Word for word, transcribe every line from the one holding "blue jar: 4 -> 2" through the end of the records, but not the pictures.

□ □ □ □

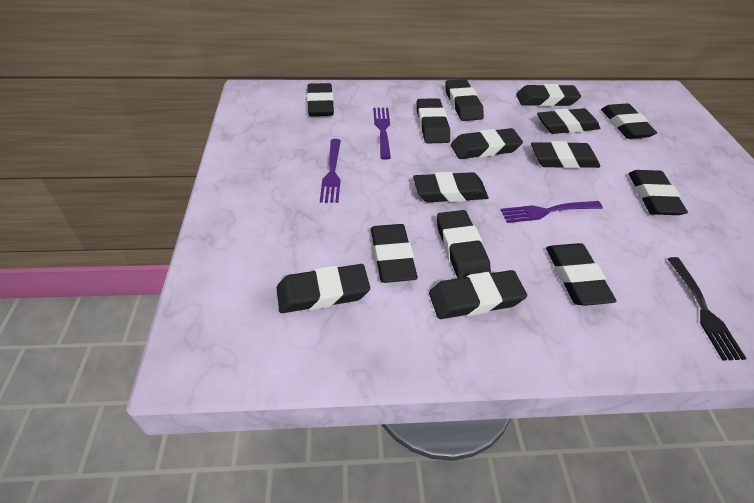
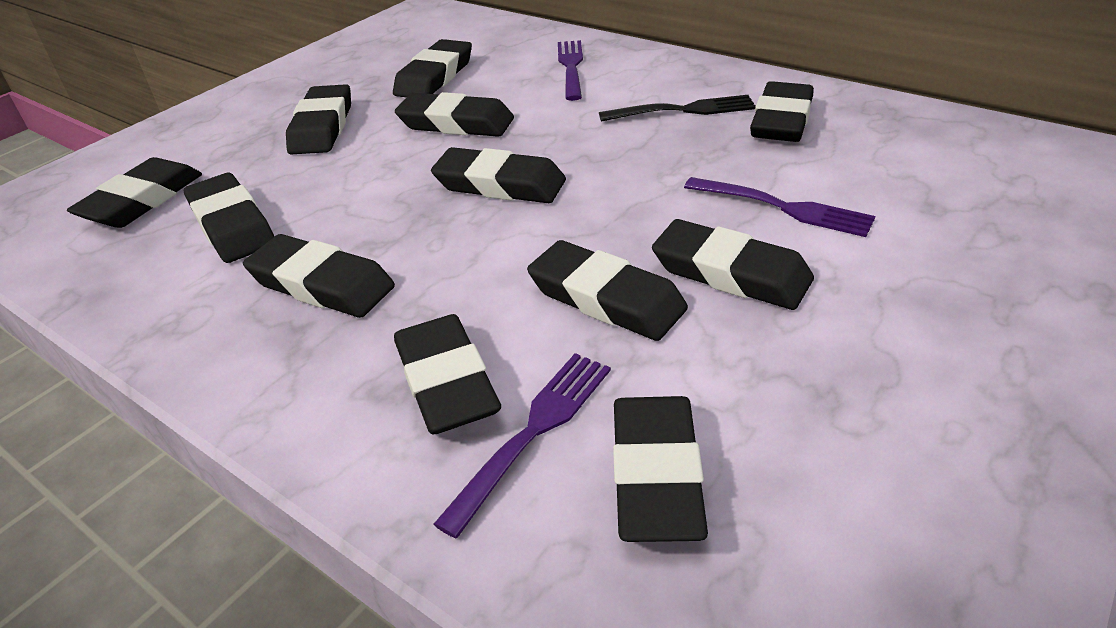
black eraser: 15 -> 12

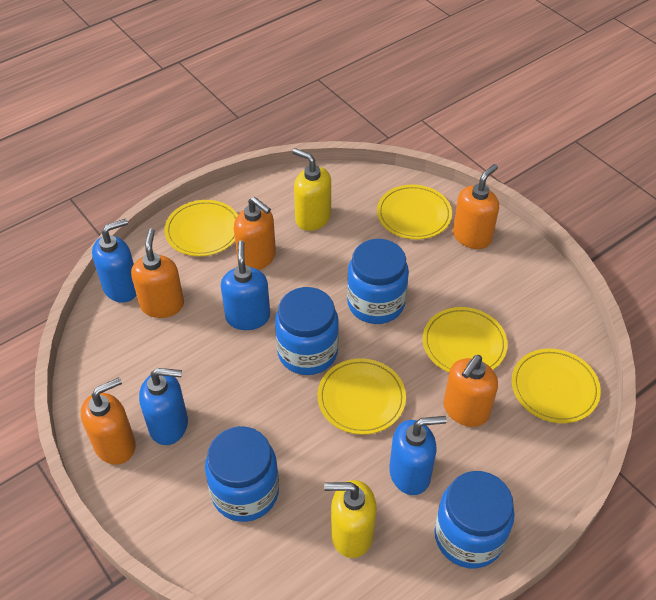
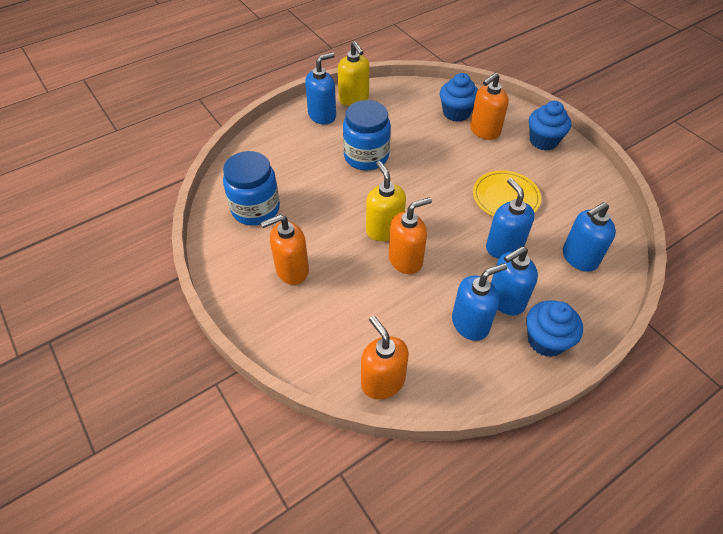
blue cupcake: 0 -> 3
blue jar: 4 -> 2
blue soap dispenser: 4 -> 5
orange soap dispenser: 5 -> 4
yellow plate: 5 -> 1

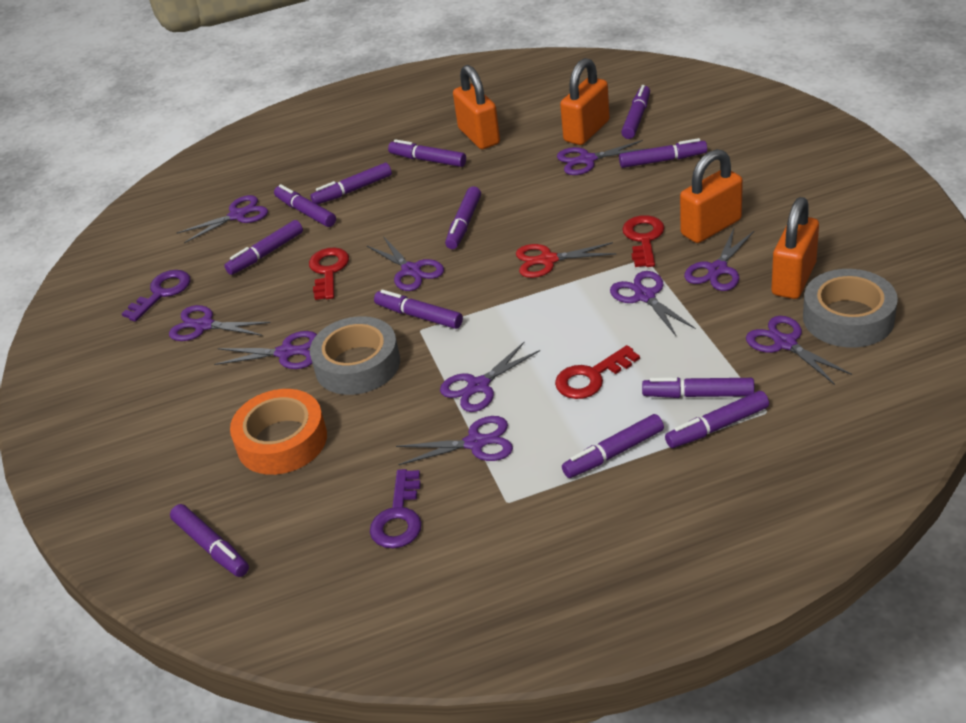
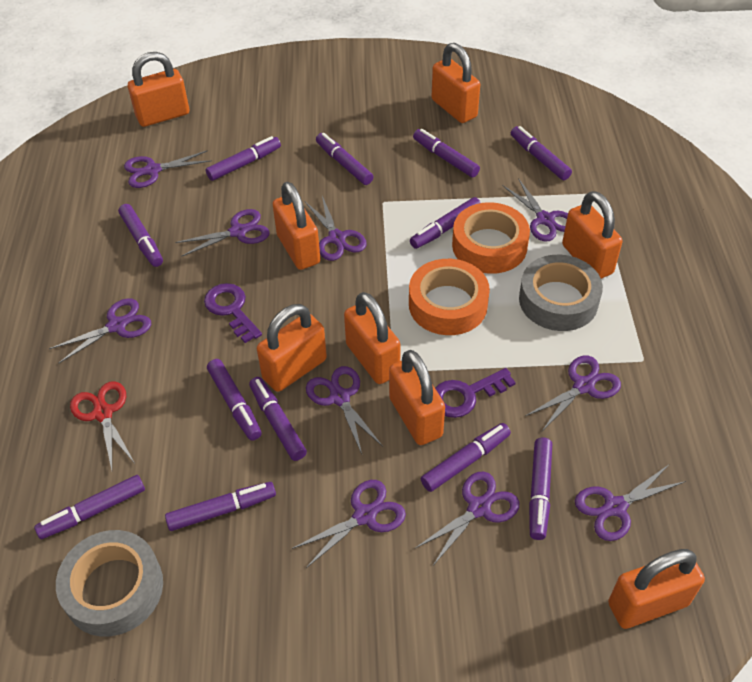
orange padlock: 4 -> 8
orange tape: 1 -> 2
red key: 3 -> 0

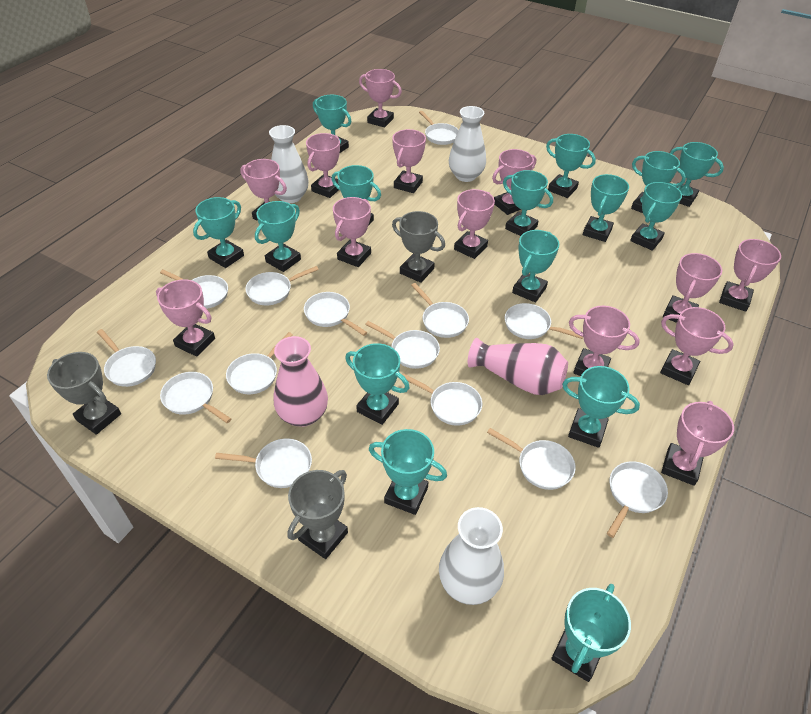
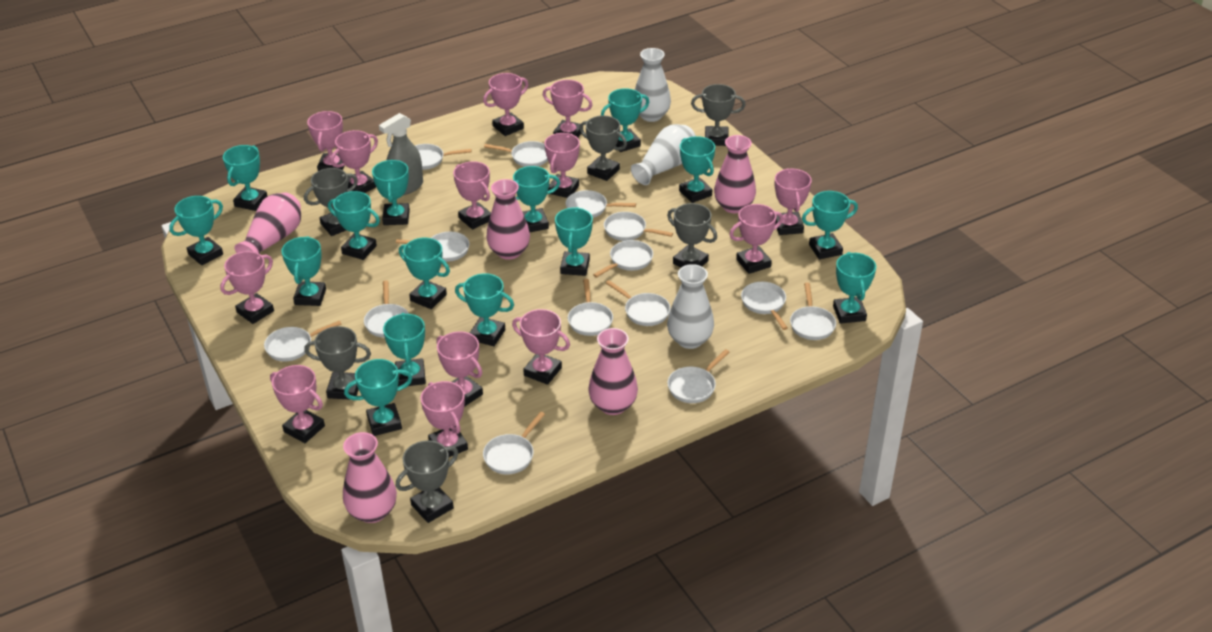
grey spray bottle: 0 -> 1
grey trophy: 3 -> 6
pink vase: 2 -> 5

□ □ □ □

[Completed exercise]:
blue jar: 4 -> 2
blue soap dispenser: 4 -> 5
orange soap dispenser: 5 -> 4
yellow plate: 5 -> 1

orange padlock: 4 -> 8
orange tape: 1 -> 2
red key: 3 -> 0

grey spray bottle: 0 -> 1
grey trophy: 3 -> 6
pink vase: 2 -> 5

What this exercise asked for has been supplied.